Make an exact copy of the listing below. Pictures stay out of it.

EXERCISE DATA:
------------------------------------

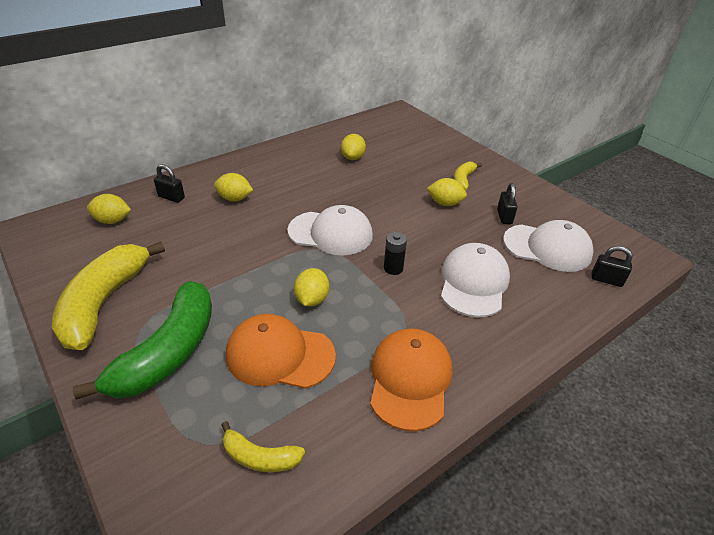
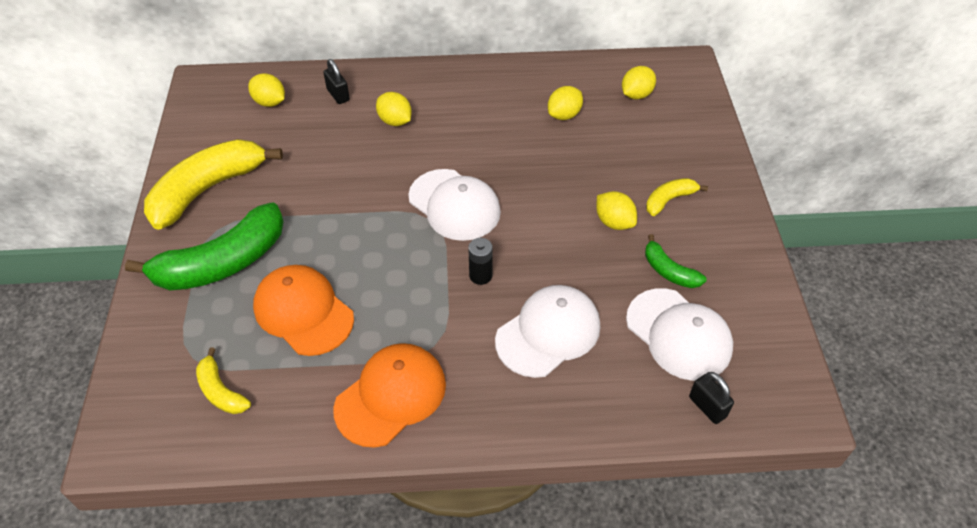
camera: 35 degrees right, 10 degrees up
(312, 299) = (374, 271): yellow lemon -> yellow lemon (636, 95)
(504, 217) = (669, 271): black padlock -> green banana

------------------------------------

SOLUTION TO THIS EXERCISE:
camera: 35 degrees right, 10 degrees up
(312, 299) = (374, 271): yellow lemon -> yellow lemon (636, 95)
(504, 217) = (669, 271): black padlock -> green banana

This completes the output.